• **Exercise description**
Copy all lines containing the string "diode" from the records below.

---

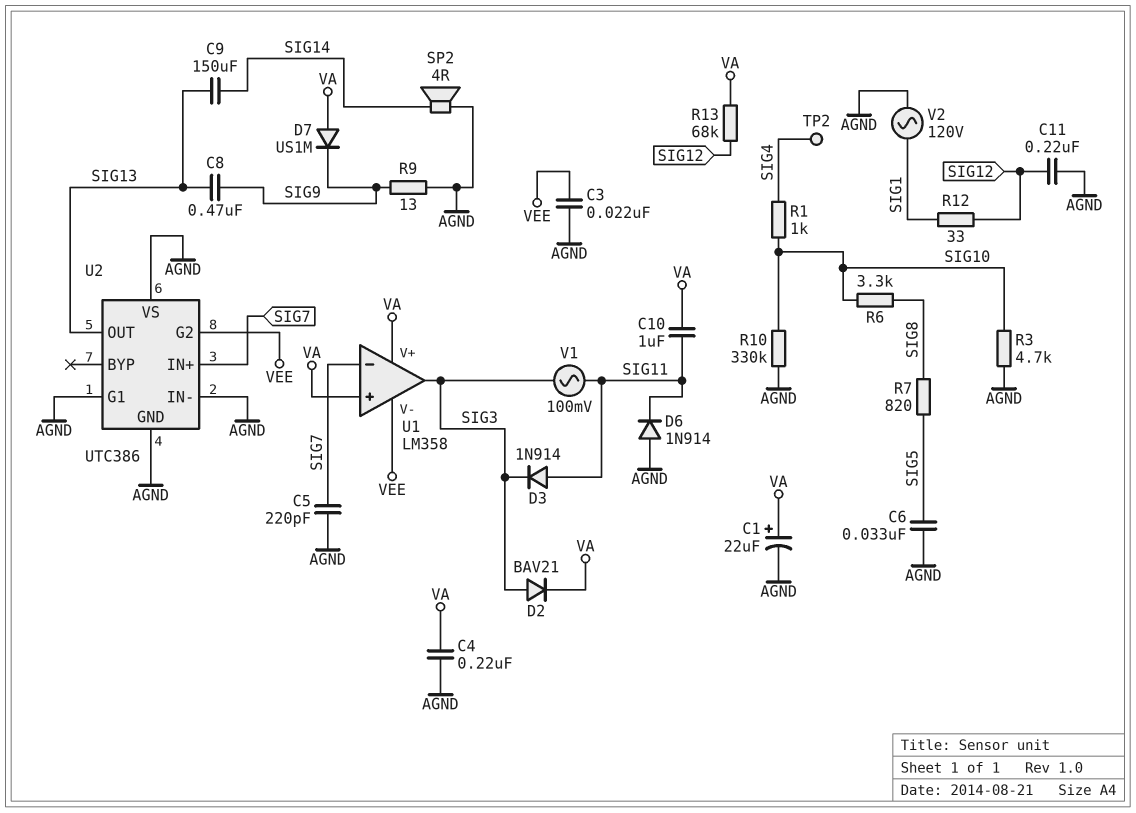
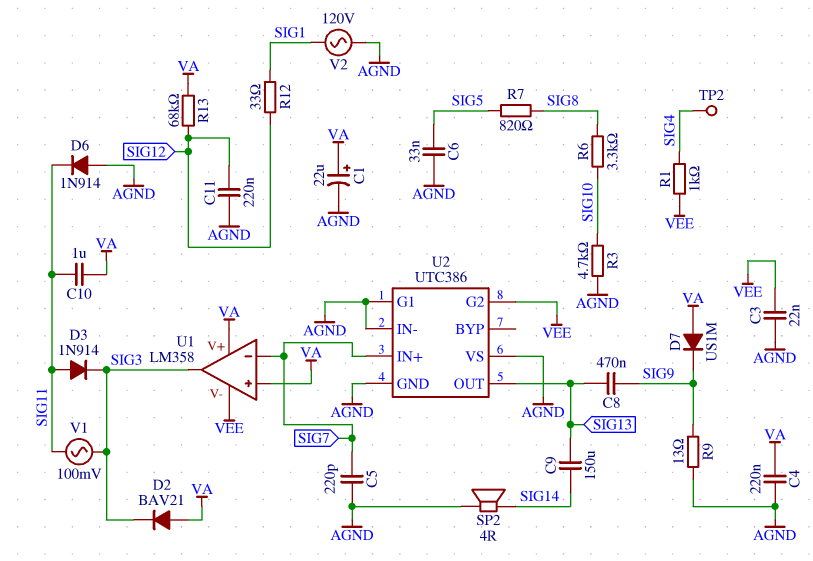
D2: diode BAV21 (A SIG3, K VA) -> diode BAV21 (A VA, K SIG3)
R1: 1k (SIG4, SIG10) -> 1k (SIG4, VEE)
R10: 330k (AGND, SIG10) -> none

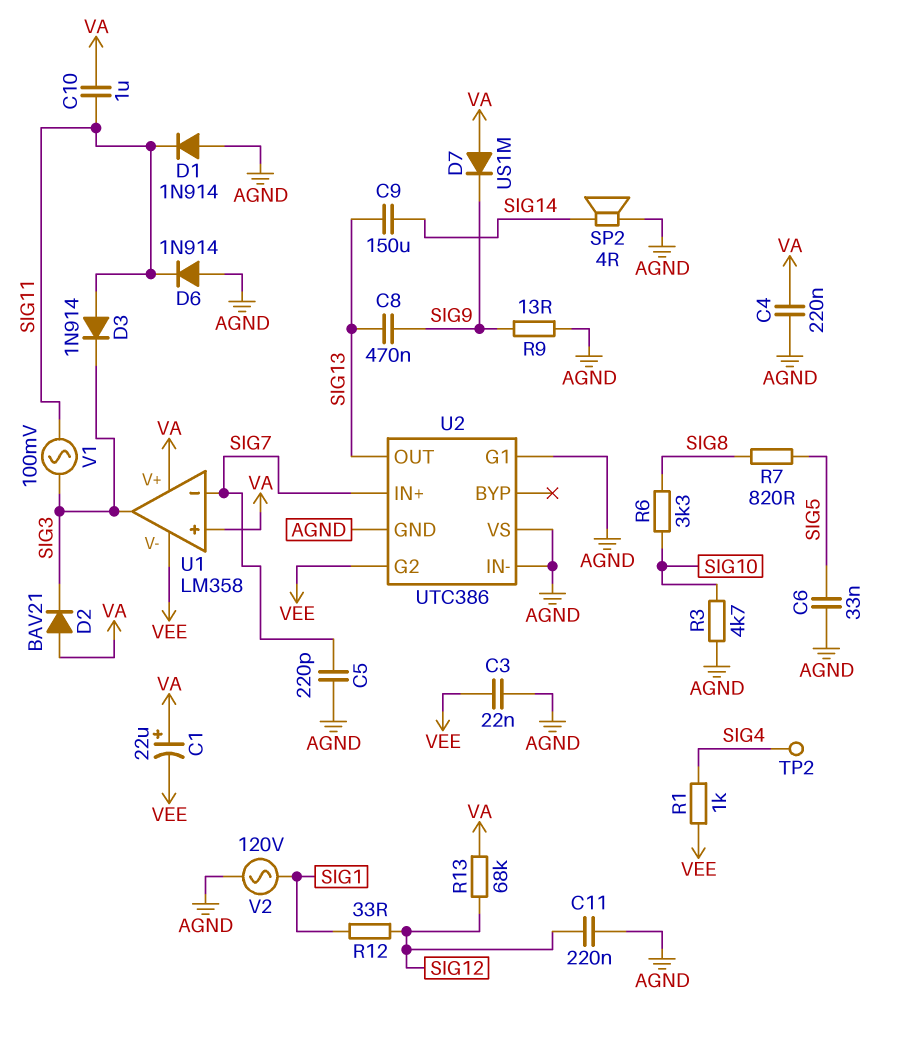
C1: 22uF (plus VA, minus AGND) -> 22uF (plus VA, minus VEE)
D1: none -> diode 1N914 (A AGND, K SIG11)

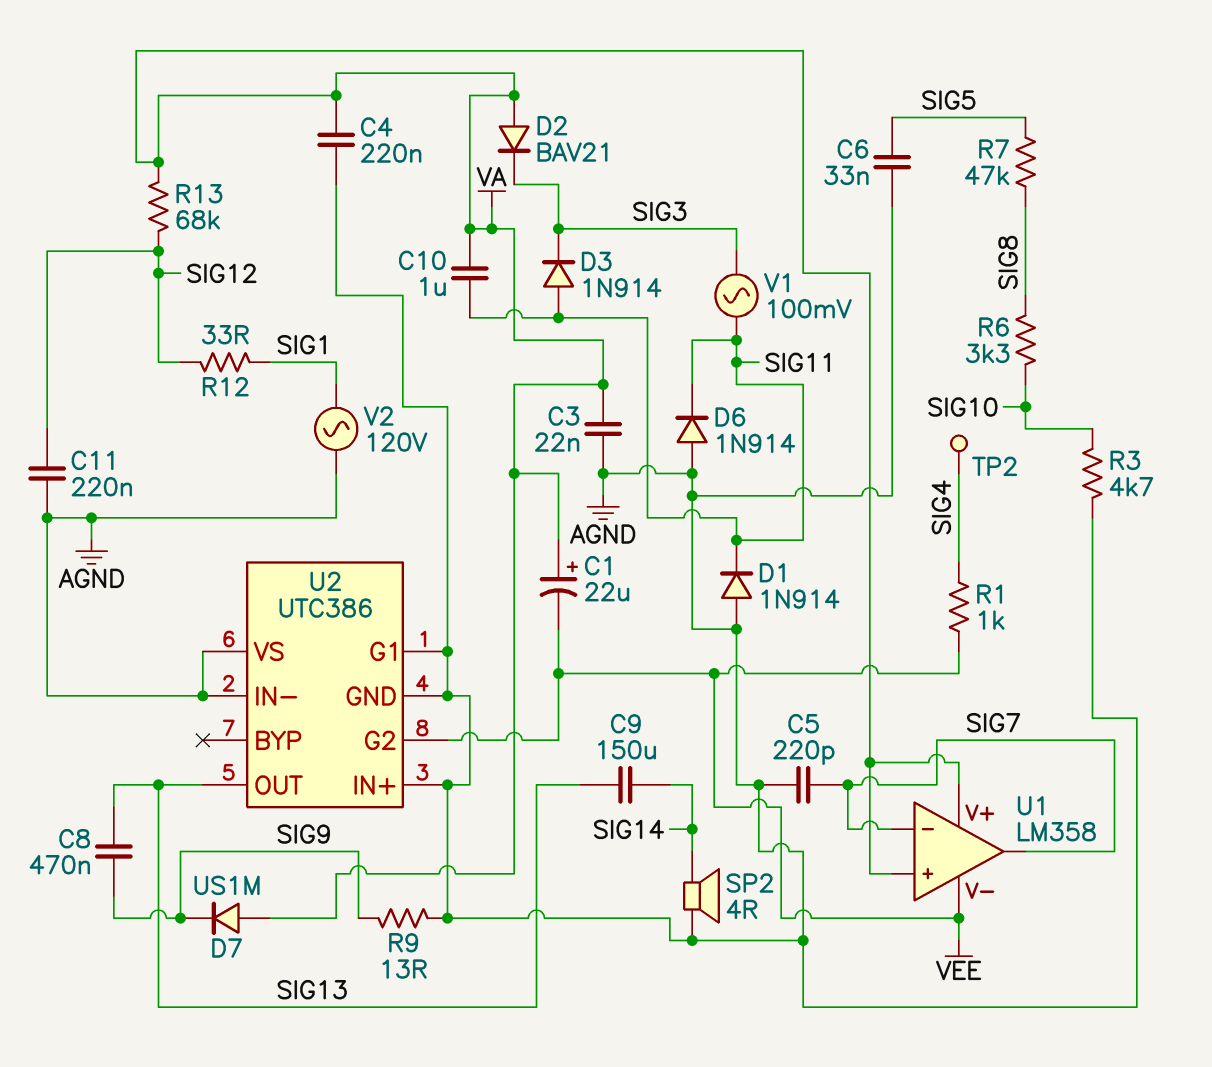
C3: 22nF (AGND, VEE) -> 22nF (AGND, VA)
R7: 820 (SIG5, SIG8) -> 47k (SIG5, SIG8)
U1 pin out: SIG3 -> SIG7
U2 pin IN+: SIG7 -> AGND

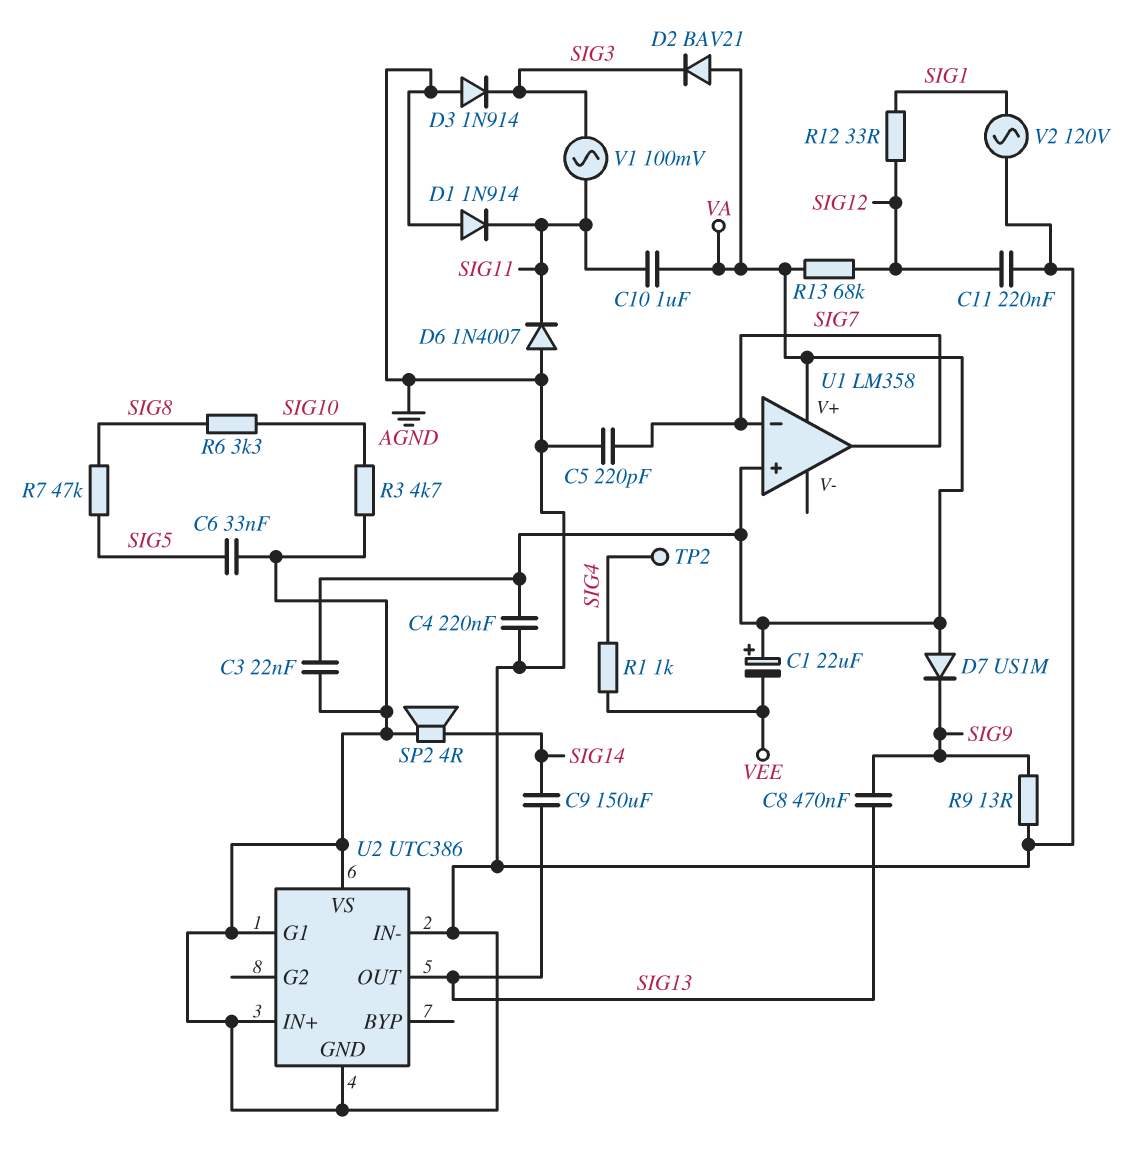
D3: diode 1N914 (A SIG11, K SIG3) -> diode 1N914 (A AGND, K SIG3)
D6: diode 1N914 (A AGND, K SIG11) -> diode 1N4007 (A AGND, K SIG11)
U1 pin V-: VEE -> none
U2 pin G2: VEE -> none

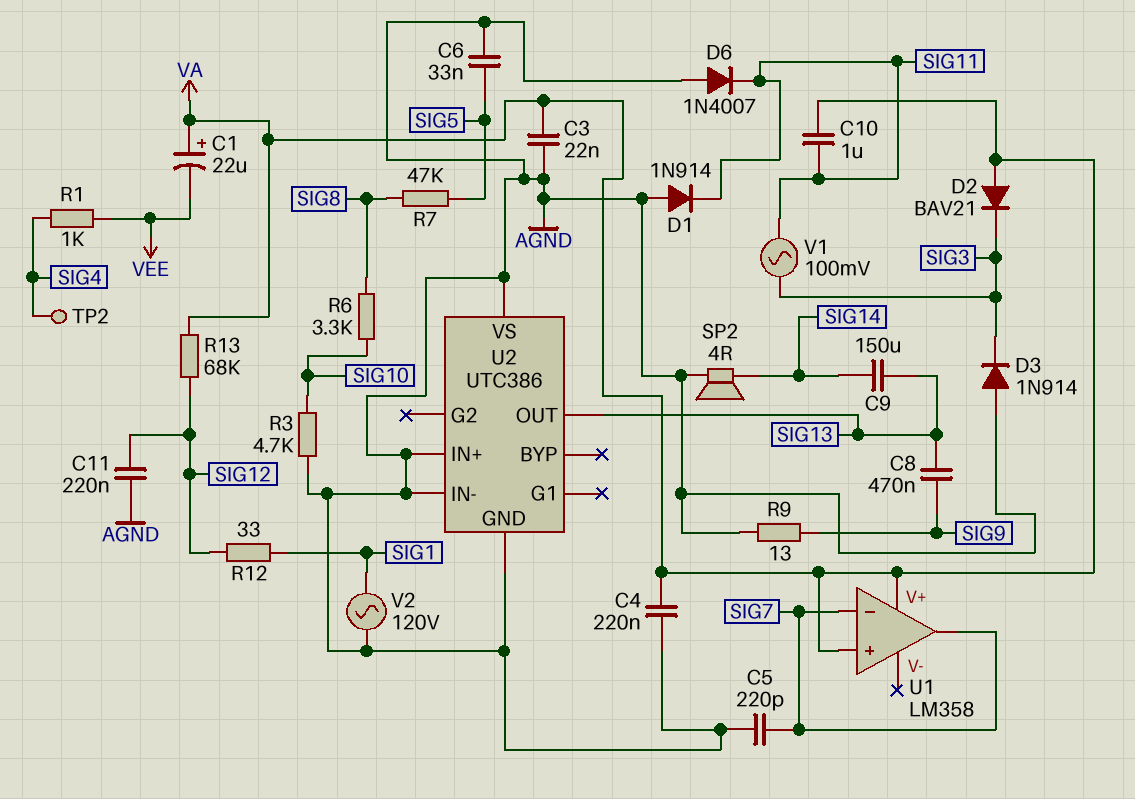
D7: diode US1M (A VA, K SIG9) -> none
U2 pin G1: AGND -> none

---

• **Solution**
D2: diode BAV21 (A SIG3, K VA) -> diode BAV21 (A VA, K SIG3)
D1: none -> diode 1N914 (A AGND, K SIG11)
D3: diode 1N914 (A SIG11, K SIG3) -> diode 1N914 (A AGND, K SIG3)
D6: diode 1N914 (A AGND, K SIG11) -> diode 1N4007 (A AGND, K SIG11)
D7: diode US1M (A VA, K SIG9) -> none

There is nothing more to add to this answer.